→ Requirement
As you print the data below, keep every line exactly as it is and leave the images behind.

→ Listed records
- - -
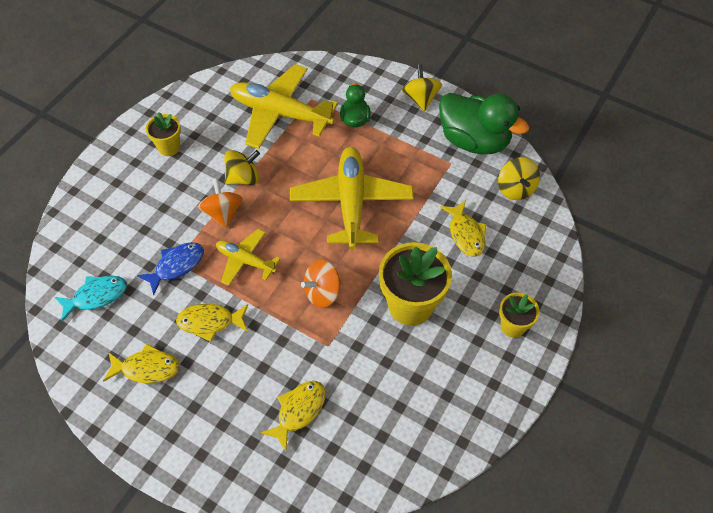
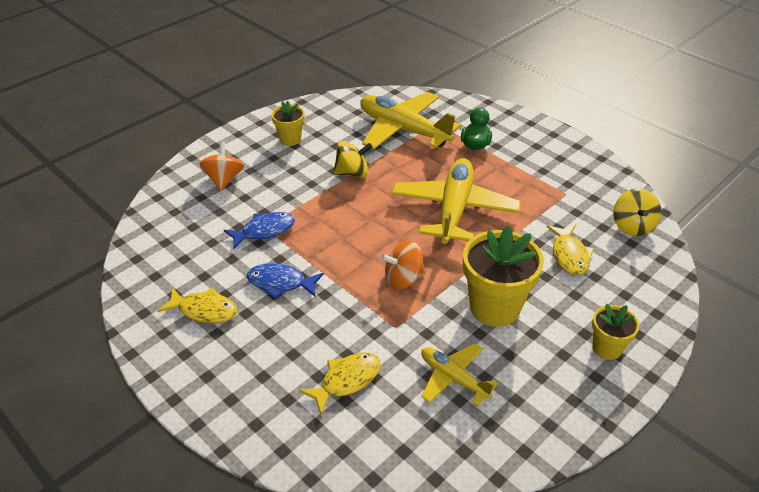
camera: 15 degrees right, 15 degrees down
(96, 296) = (179, 241): turquoise fish -> none
(210, 322) = (280, 283): yellow fish -> blue fish
(223, 213) = (323, 197): orange spinning top -> orange spinning top (224, 179)
(245, 261) = (333, 238): yellow plane -> yellow plane (453, 378)
(420, 99) = (546, 138): yellow spinning top -> none
(474, 141) = (594, 179): green duck -> none

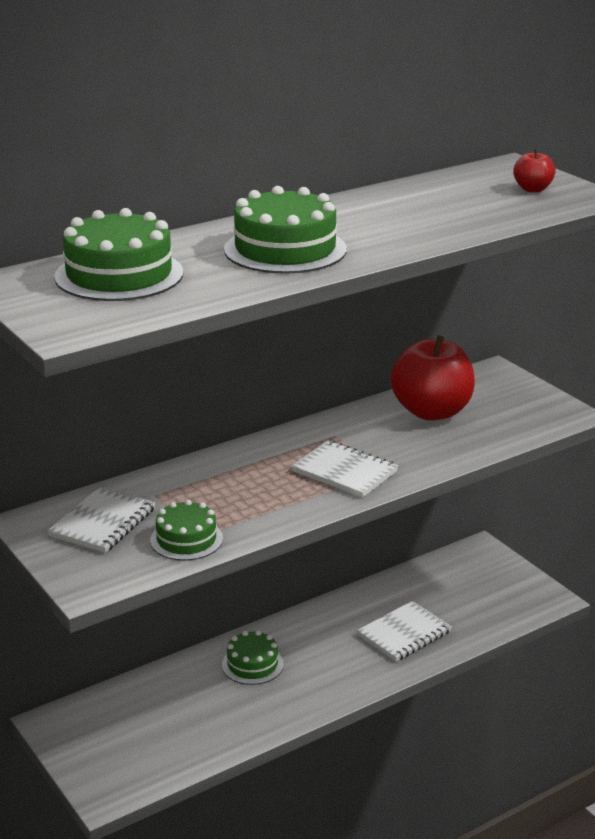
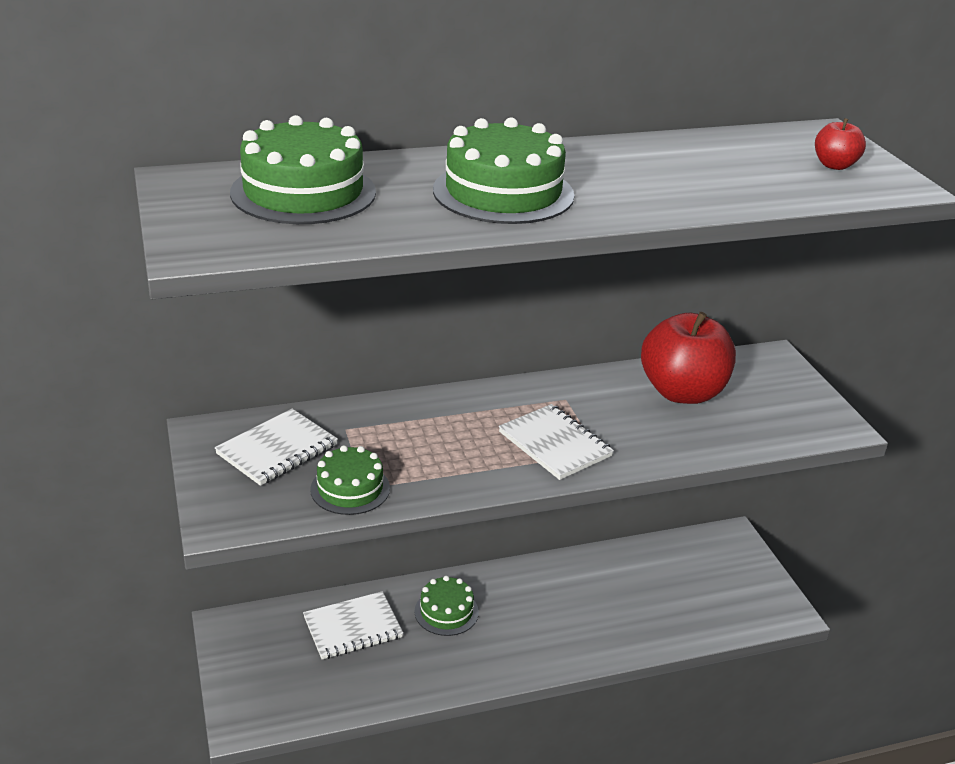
camera: 15 degrees right, 5 degrees up
(404, 633) = (615, 615): white notebook -> white notebook (353, 627)

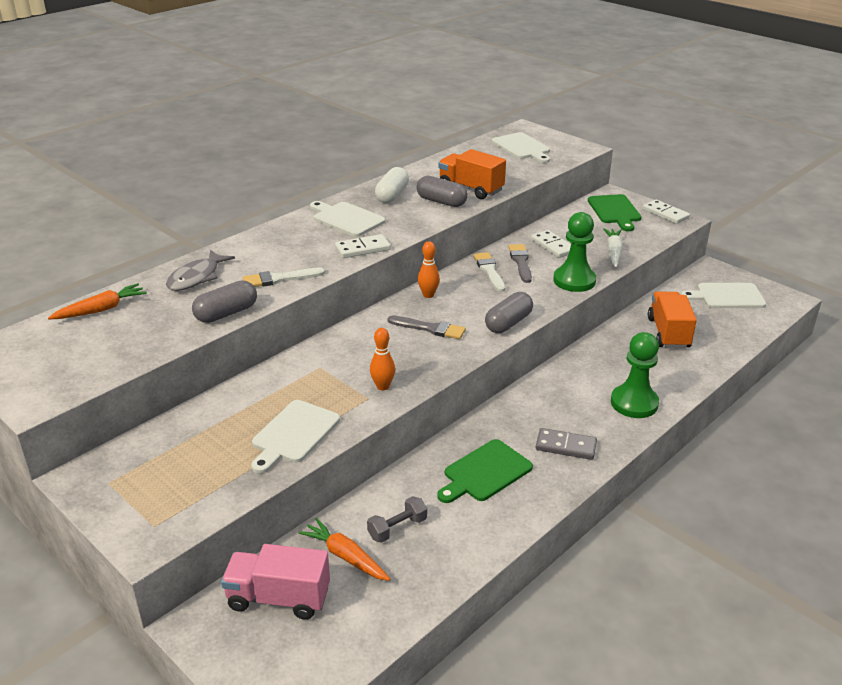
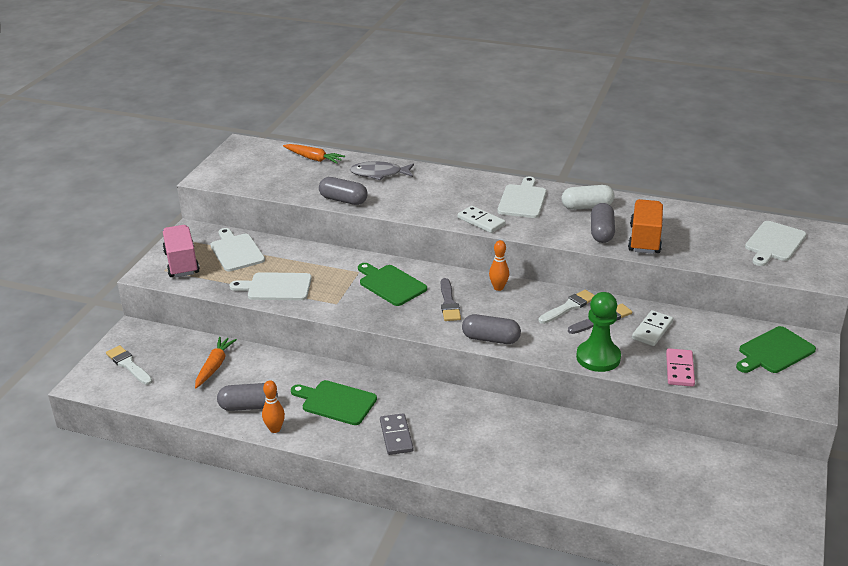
camera: 65 degrees right, 0 degrees up
(278, 598) = (167, 353): pink truck -> pink truck (182, 263)
(279, 279) = (404, 203): white brush -> white brush (128, 365)
(364, 353) = (390, 284): none -> green cutting board
(382, 386) = (355, 305): orange bowling pin -> orange bowling pin (275, 429)
(397, 528) = (252, 379): grey dumbbell -> none
(447, 544) = (248, 406): none -> grey capsule
(613, 252) = (679, 369): white carrot -> pink domino
(634, 403) = (487, 463): green pawn -> none
(665, 214) = (810, 387): white domino -> none
(668, 333) = (626, 463): orange truck -> none
(727, 296) = (745, 494): white cutting board -> white cutting board (236, 251)

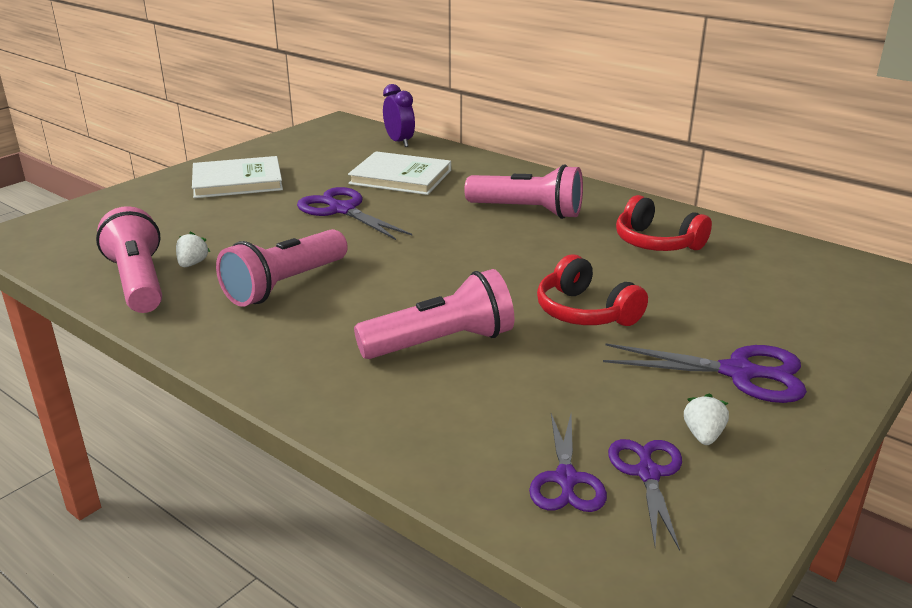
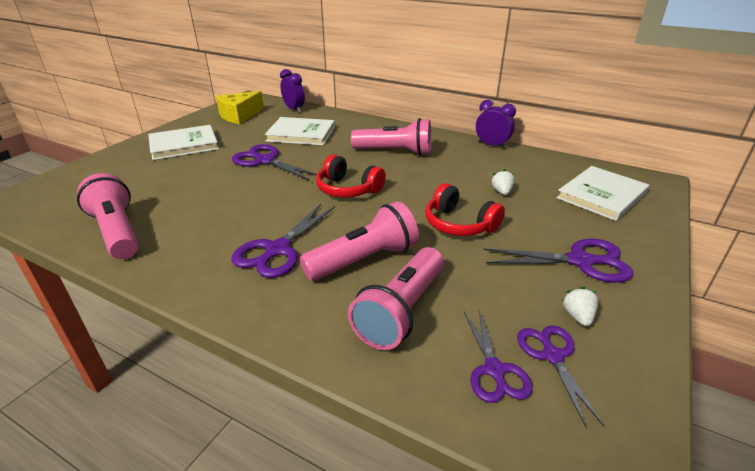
camera: 10 degrees left, 5 degrees up
(192, 264) = (159, 212): white strawberry -> white strawberry (501, 192)
(285, 285) = (235, 223): pink flashlight -> pink flashlight (401, 311)
(320, 146) = (239, 116): none -> yellow cheese
(332, 321) = (277, 250): none -> purple scissors
(656, 242) = (487, 168): red headphones -> red headphones (348, 189)
(676, 212) = (492, 145): none -> purple clock
(813, 293) = (601, 195): none -> white book

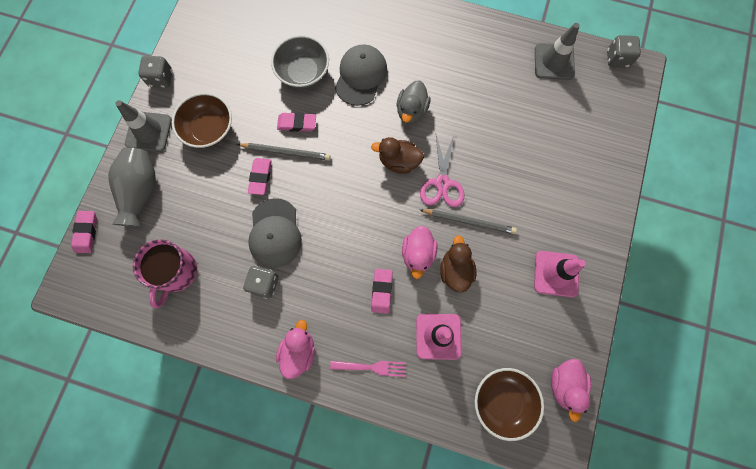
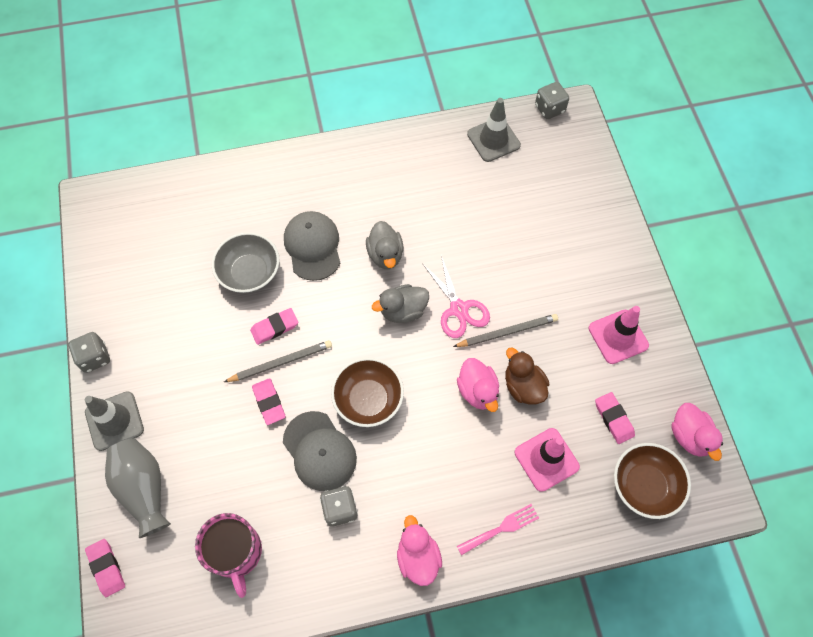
camera: 30 degrees left, 10 degrees down
(209, 129) = (182, 383): brown bowl -> brown bowl (368, 399)
(382, 291) = (464, 447): pink eraser -> pink eraser (614, 419)
(398, 161) = (403, 311): brown duck -> grey duck

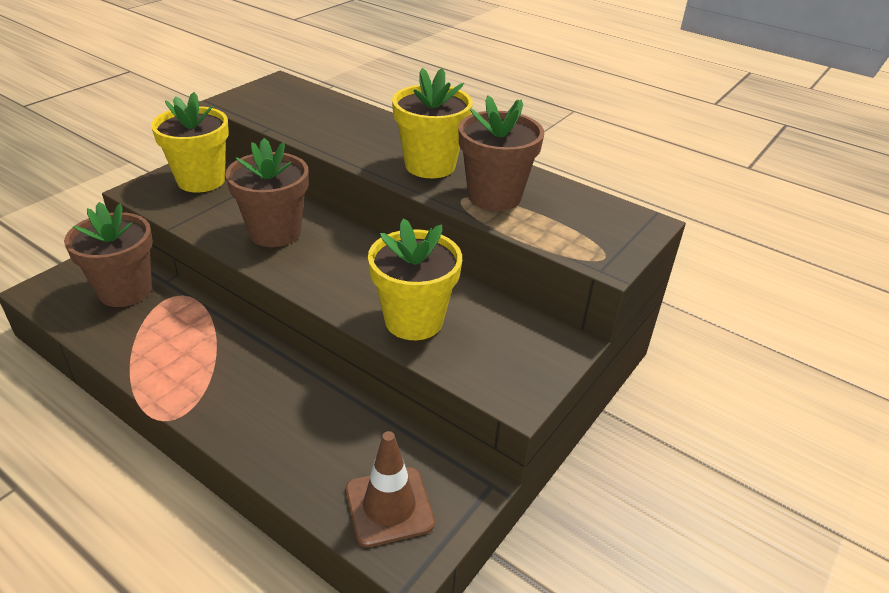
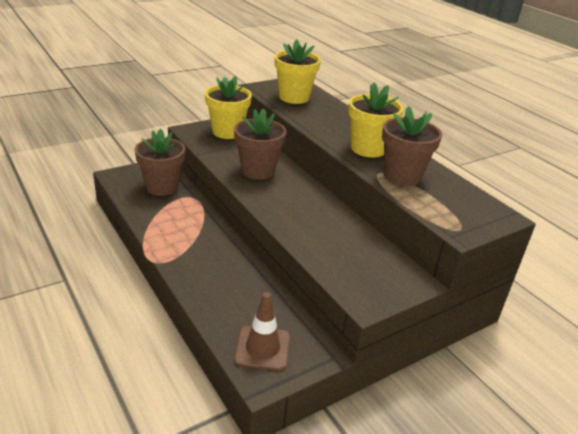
camera: 20 degrees right, 5 degrees down
(414, 320) = (320, 241): yellow flower pot -> yellow flower pot (294, 97)

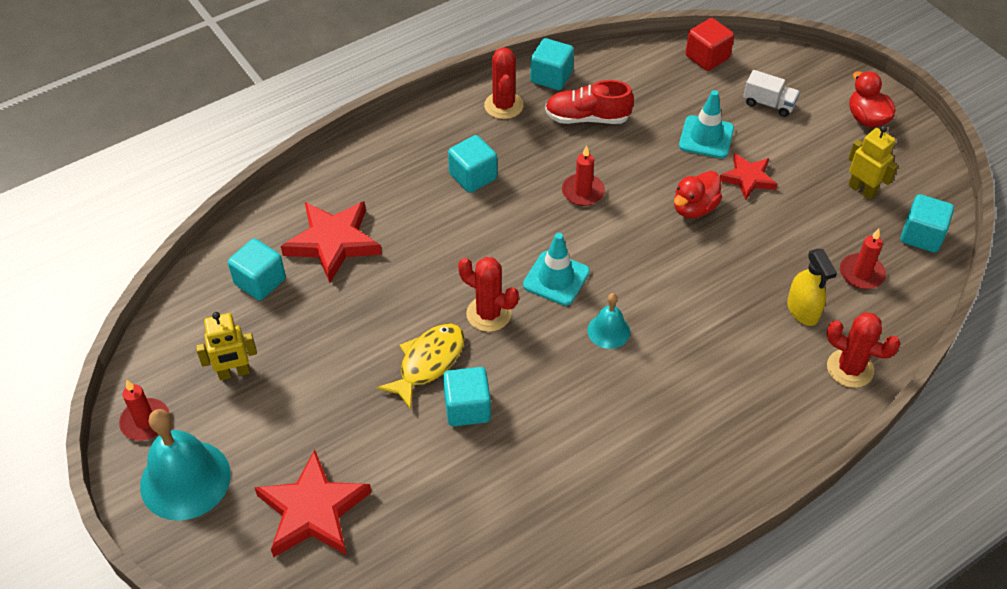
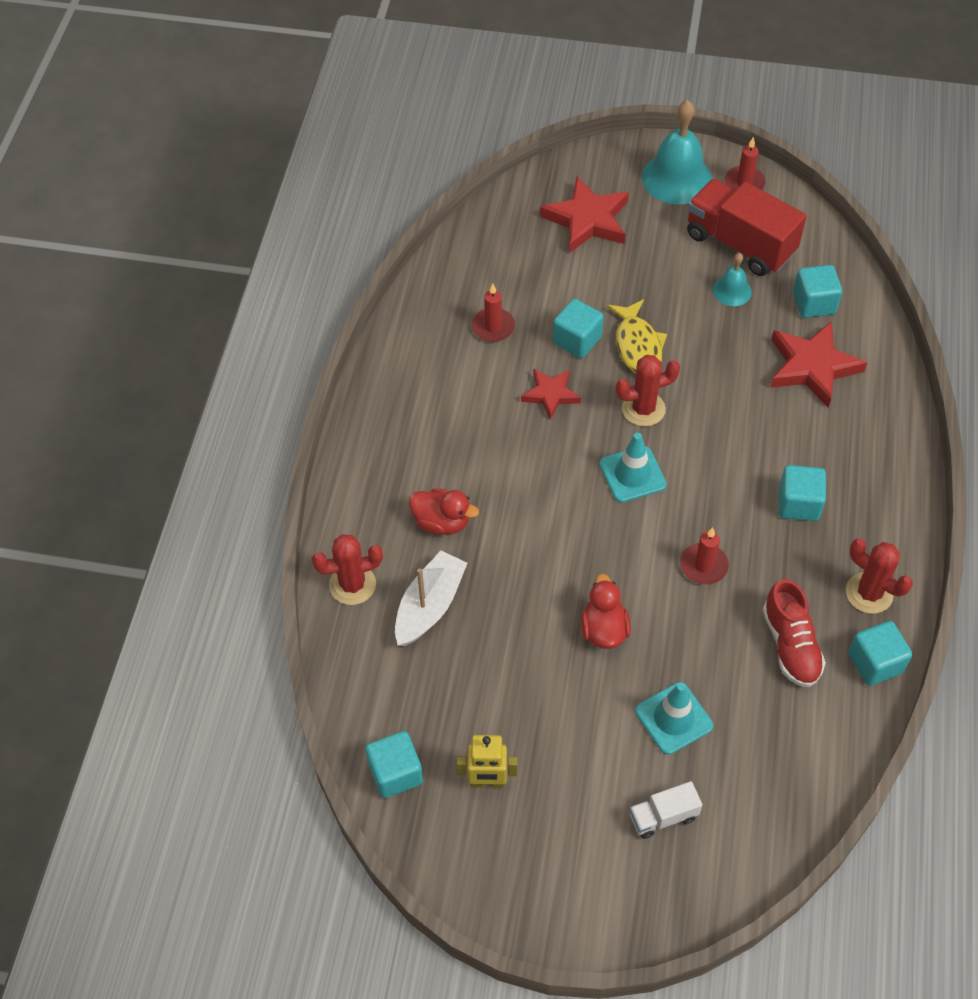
camera: 135 degrees right, 5 degrees up
(234, 373) = (740, 244): yellow robot -> red truck
(587, 118) = (790, 645): red shoe -> red shoe turned 120 degrees clockwise
(608, 331) = (550, 466): turquoise bell -> turquoise bell (732, 291)
(707, 57) = (779, 827): red cube -> none
(748, 178) = (593, 703): red star -> red star (550, 394)
(802, 310) = (430, 606): yellow spray bottle -> white boat
(861, 273) = (414, 684): red candle -> red candle (493, 327)
(866, 118) = (559, 886): red duck -> red duck (442, 522)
- - -
→ Answer
camera: 15 degrees right, 15 degrees down
(96, 296) = (179, 241): turquoise fish -> none
(210, 322) = (280, 283): yellow fish -> blue fish
(223, 213) = (323, 197): orange spinning top -> orange spinning top (224, 179)
(245, 261) = (333, 238): yellow plane -> yellow plane (453, 378)
(420, 99) = (546, 138): yellow spinning top -> none
(474, 141) = (594, 179): green duck -> none

camera: 15 degrees right, 5 degrees up
(404, 633) = (615, 615): white notebook -> white notebook (353, 627)

camera: 65 degrees right, 0 degrees up
(278, 598) = (167, 353): pink truck -> pink truck (182, 263)
(279, 279) = (404, 203): white brush -> white brush (128, 365)
(364, 353) = (390, 284): none -> green cutting board
(382, 386) = (355, 305): orange bowling pin -> orange bowling pin (275, 429)
(397, 528) = (252, 379): grey dumbbell -> none
(447, 544) = (248, 406): none -> grey capsule
(613, 252) = (679, 369): white carrot -> pink domino
(634, 403) = (487, 463): green pawn -> none
(665, 214) = (810, 387): white domino -> none
(668, 333) = (626, 463): orange truck -> none
(727, 296) = (745, 494): white cutting board -> white cutting board (236, 251)

camera: 10 degrees left, 5 degrees up
(192, 264) = (159, 212): white strawberry -> white strawberry (501, 192)
(285, 285) = (235, 223): pink flashlight -> pink flashlight (401, 311)
(320, 146) = (239, 116): none -> yellow cheese
(332, 321) = (277, 250): none -> purple scissors
(656, 242) = (487, 168): red headphones -> red headphones (348, 189)
(676, 212) = (492, 145): none -> purple clock
(813, 293) = (601, 195): none -> white book

camera: 30 degrees left, 10 degrees down
(209, 129) = (182, 383): brown bowl -> brown bowl (368, 399)
(382, 291) = (464, 447): pink eraser -> pink eraser (614, 419)
(398, 161) = (403, 311): brown duck -> grey duck

camera: 20 degrees right, 5 degrees down
(414, 320) = (320, 241): yellow flower pot -> yellow flower pot (294, 97)

camera: 135 degrees right, 5 degrees up
(234, 373) = (740, 244): yellow robot -> red truck
(587, 118) = (790, 645): red shoe -> red shoe turned 120 degrees clockwise
(608, 331) = (550, 466): turquoise bell -> turquoise bell (732, 291)
(707, 57) = (779, 827): red cube -> none
(748, 178) = (593, 703): red star -> red star (550, 394)
(802, 310) = (430, 606): yellow spray bottle -> white boat
(861, 273) = (414, 684): red candle -> red candle (493, 327)
(866, 118) = (559, 886): red duck -> red duck (442, 522)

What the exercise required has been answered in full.